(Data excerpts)
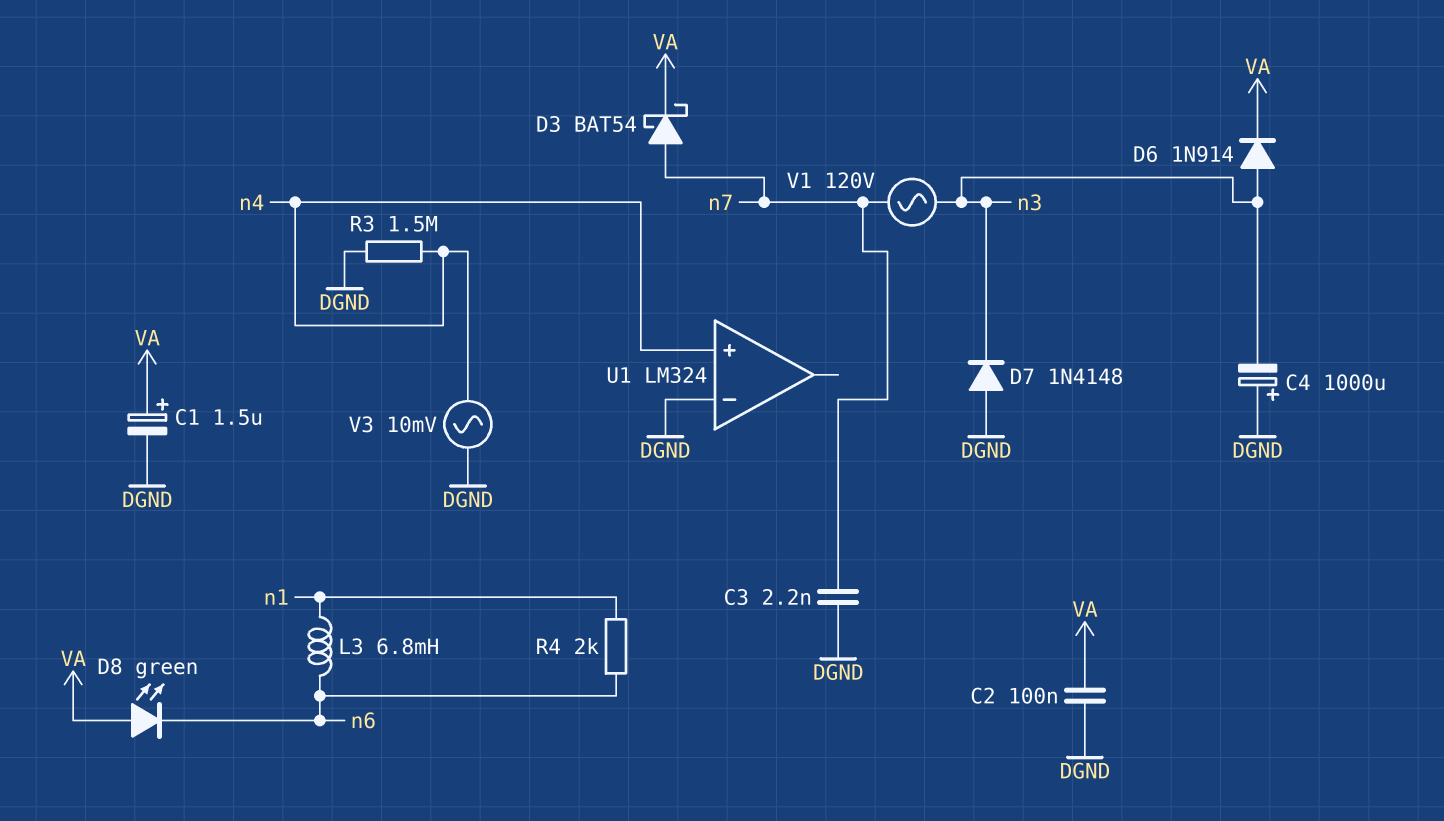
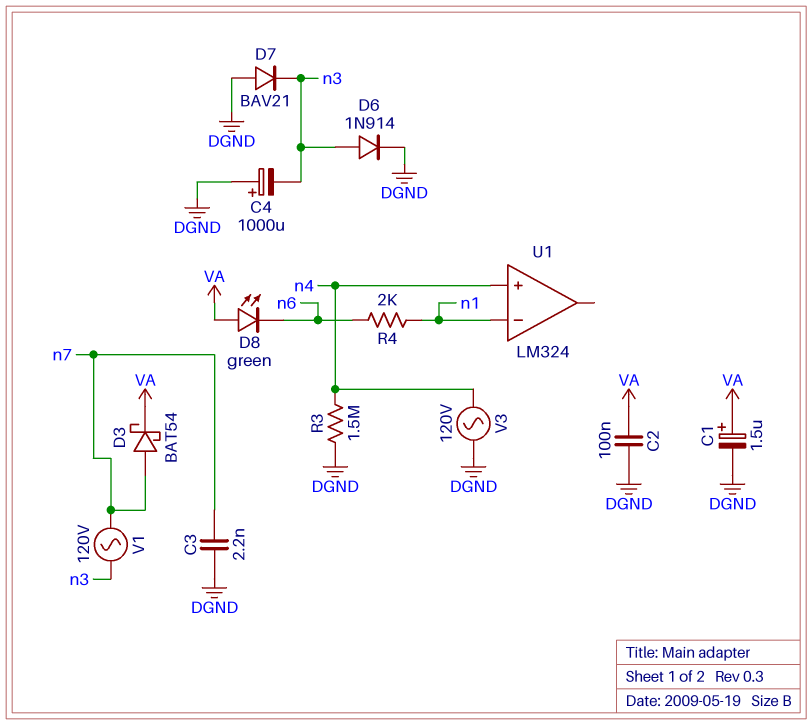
D6: diode 1N914 (A n3, K VA) -> diode 1N914 (A n3, K DGND)
D7: diode 1N4148 (A DGND, K n3) -> diode BAV21 (A DGND, K n3)
L3: 6.8mH (n1, n6) -> none
U1 pin in-: DGND -> n1
V3: AC 10mV (DGND, n4) -> AC 120V (DGND, n4)

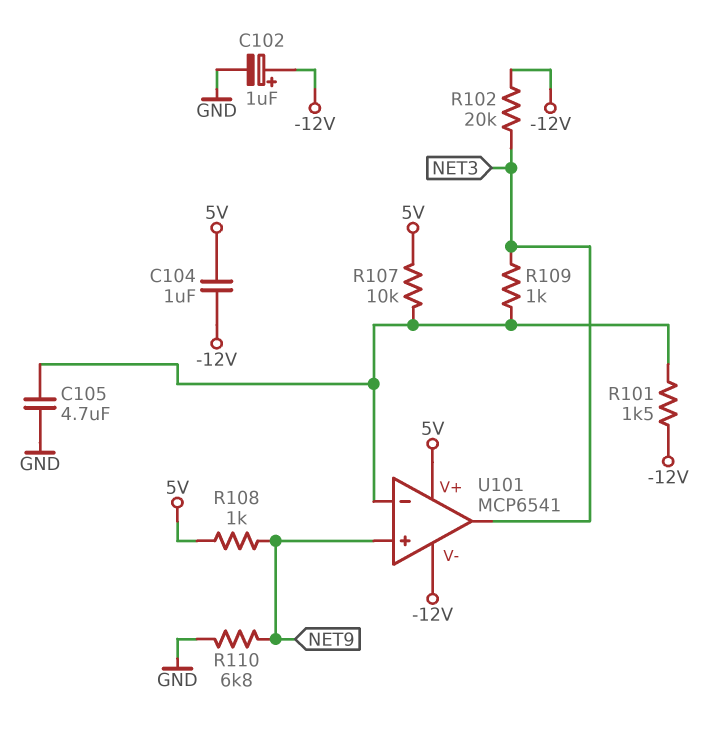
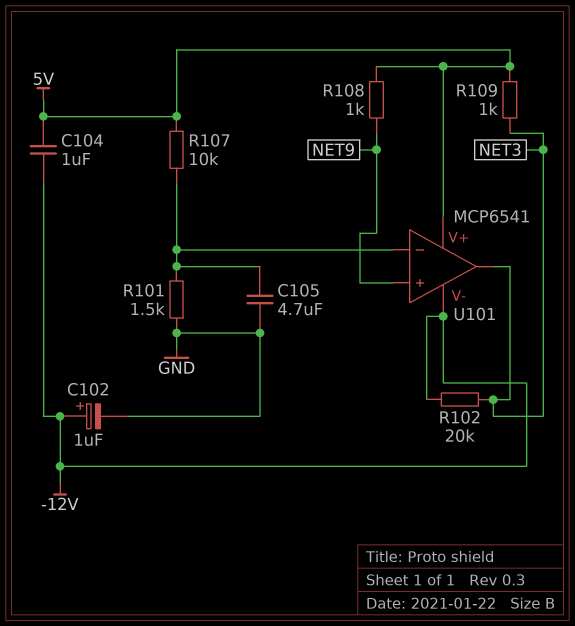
R101: 1.5k (-12V, U101/in-) -> 1.5k (GND, U101/in-)
R109: 1k (NET3, U101/in-) -> 1k (5V, NET3)
R110: 6.8k (GND, NET9) -> none

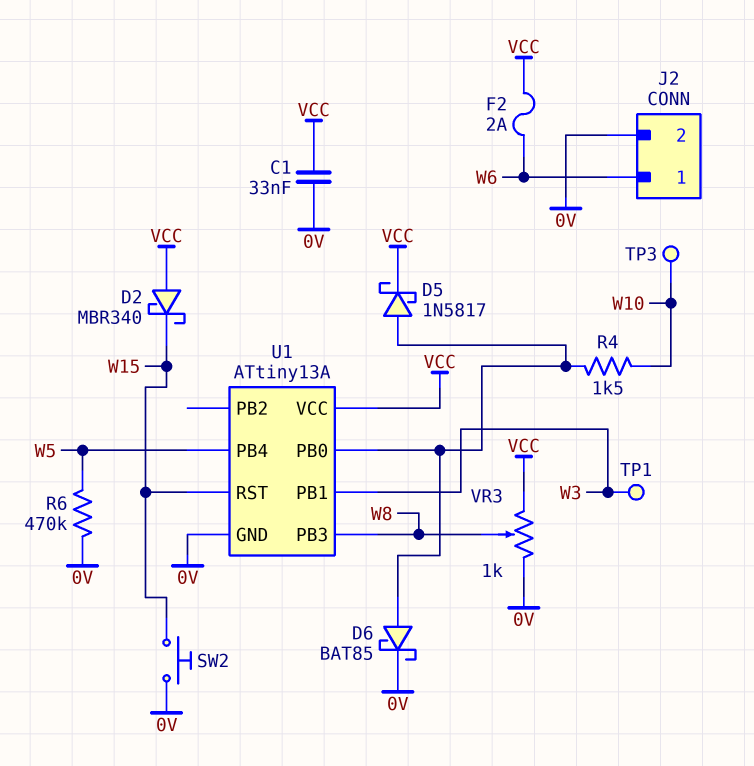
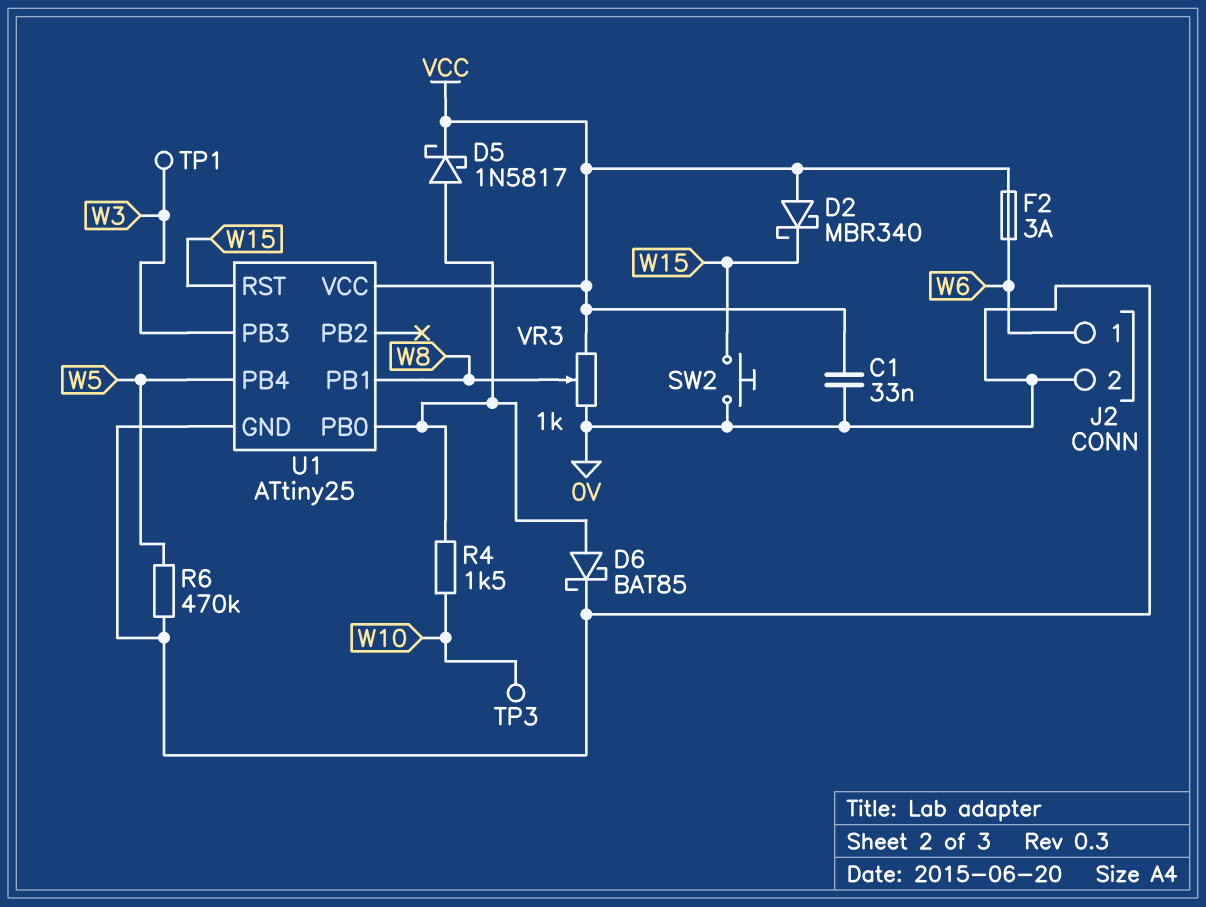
F2: 2A (VCC, W6) -> 3A (VCC, W6)
U1: ATtiny13A -> ATtiny25
U1 pin PB1: W3 -> W8
U1 pin PB3: W8 -> W3

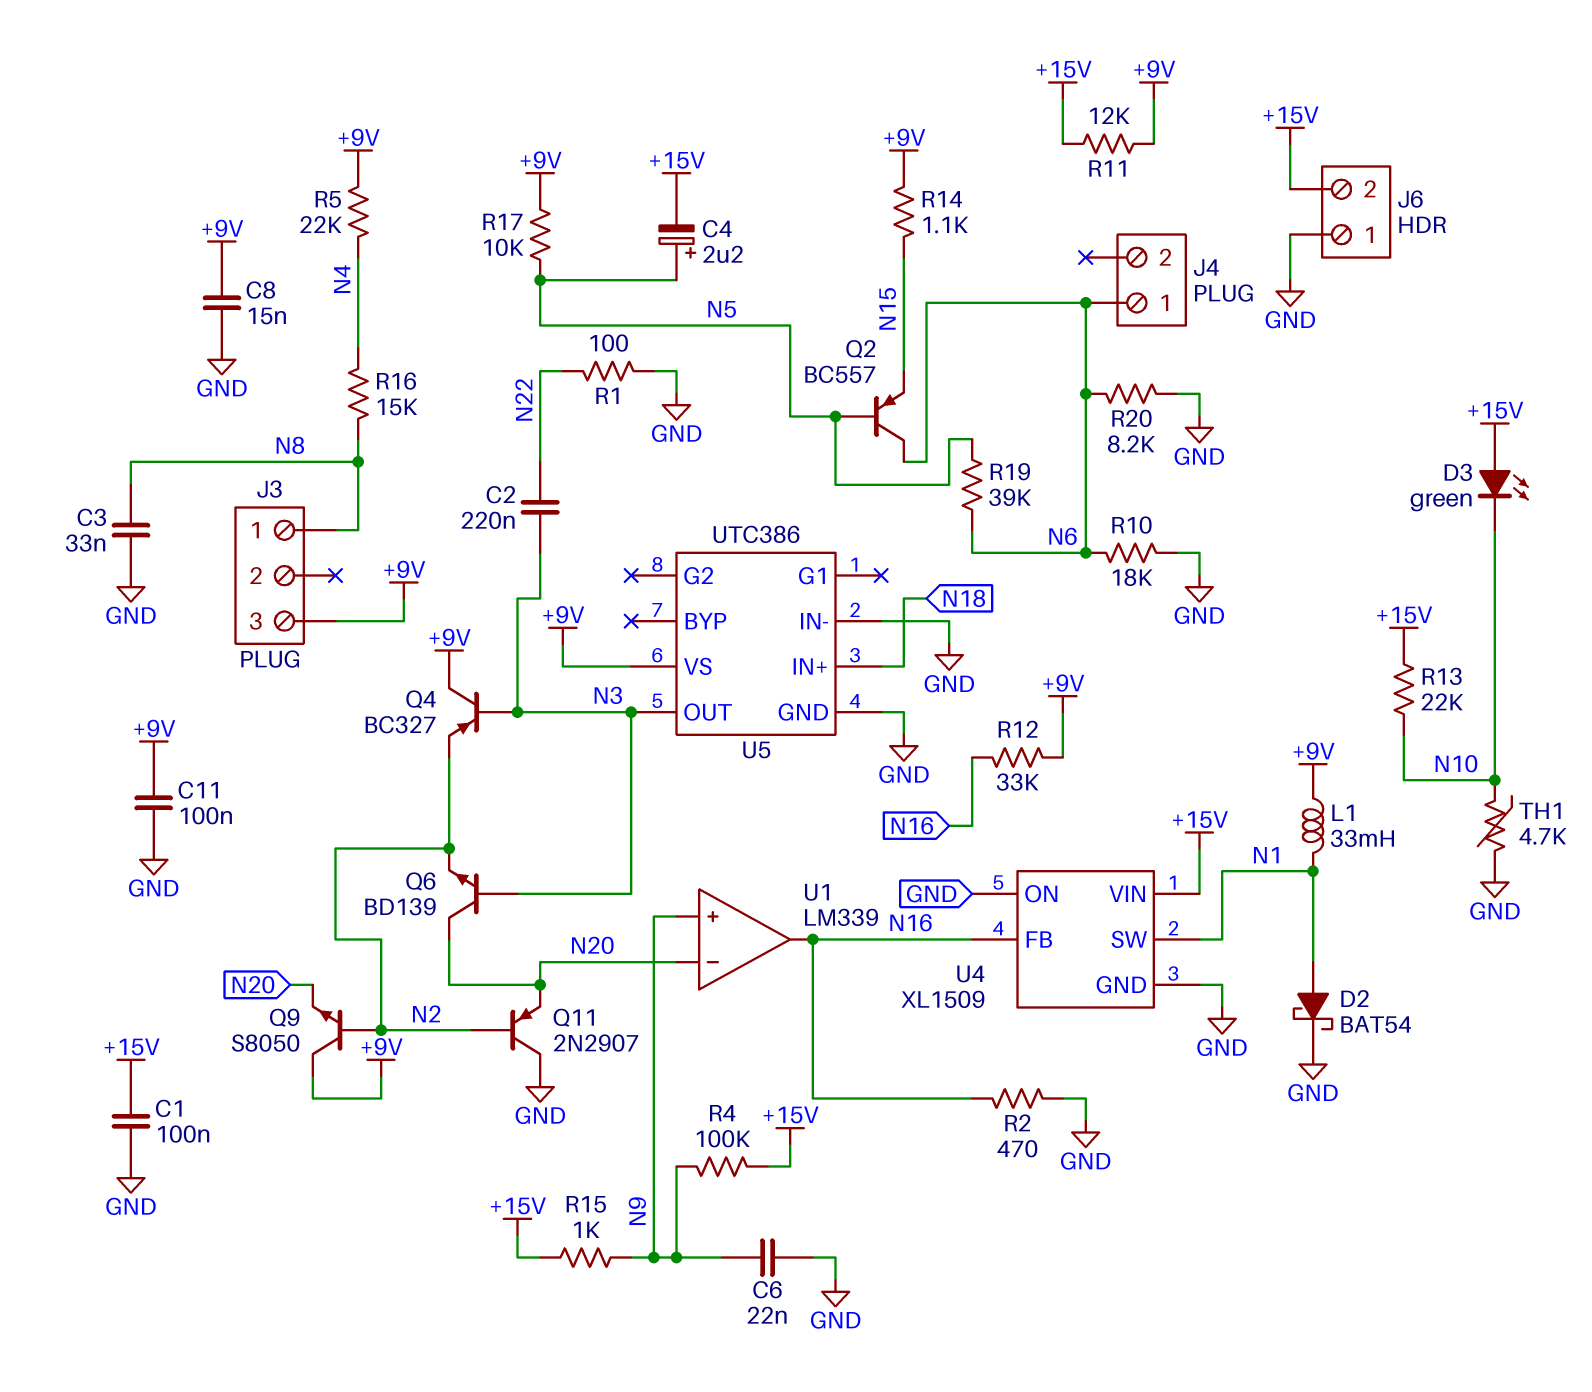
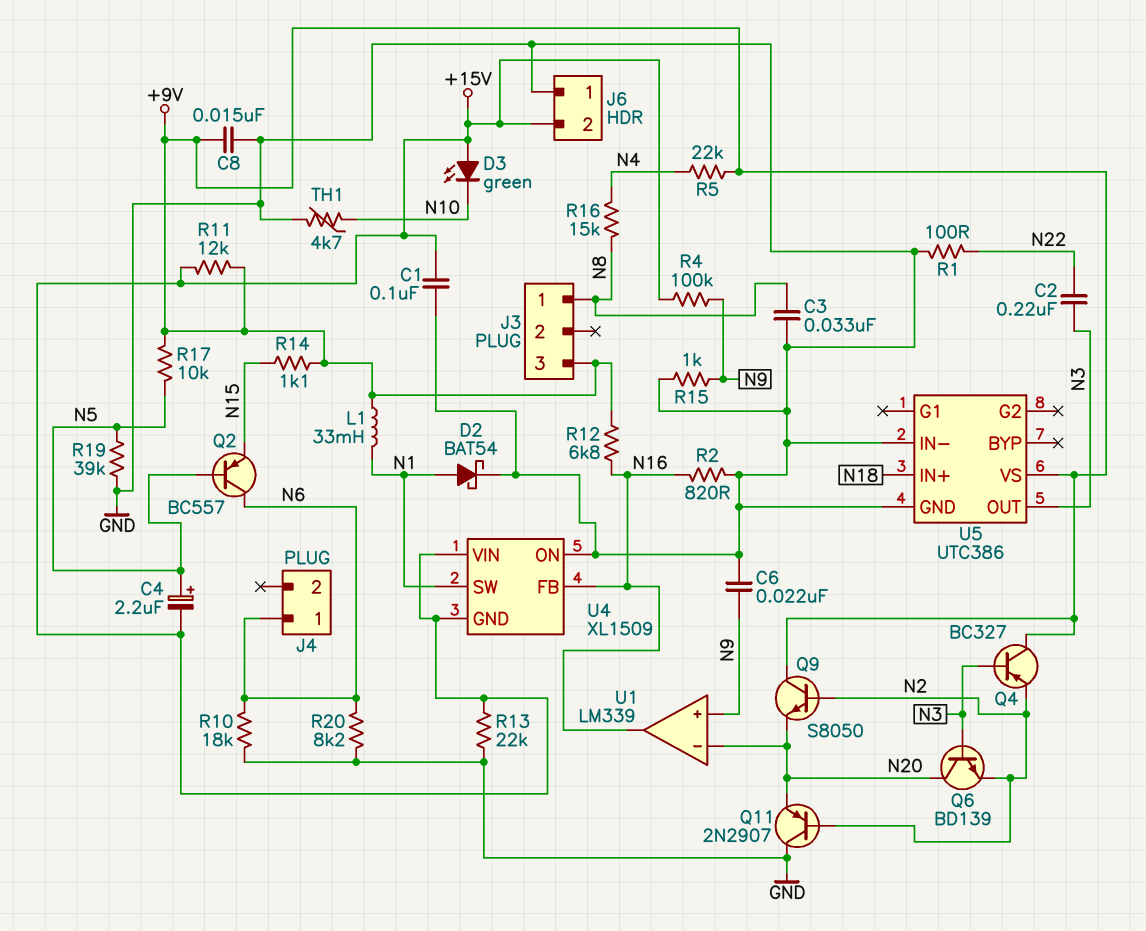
C11: 100nF (+9V, GND) -> none
R2: 470 (GND, N16) -> 820 (GND, N16)
R12: 33k (+9V, N16) -> 6.8k (+9V, N16)
R13: 22k (+15V, N10) -> 22k (+15V, GND)
R15: 1k (+15V, N9) -> 1k (GND, N9)
R19: 39k (N5, N6) -> 39k (GND, N5)
U4 pin GND: GND -> +15V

_Work request:_
Exactly one number is wanted in reply: the count of lines above that hold the string "diode".

_The completed task:_
2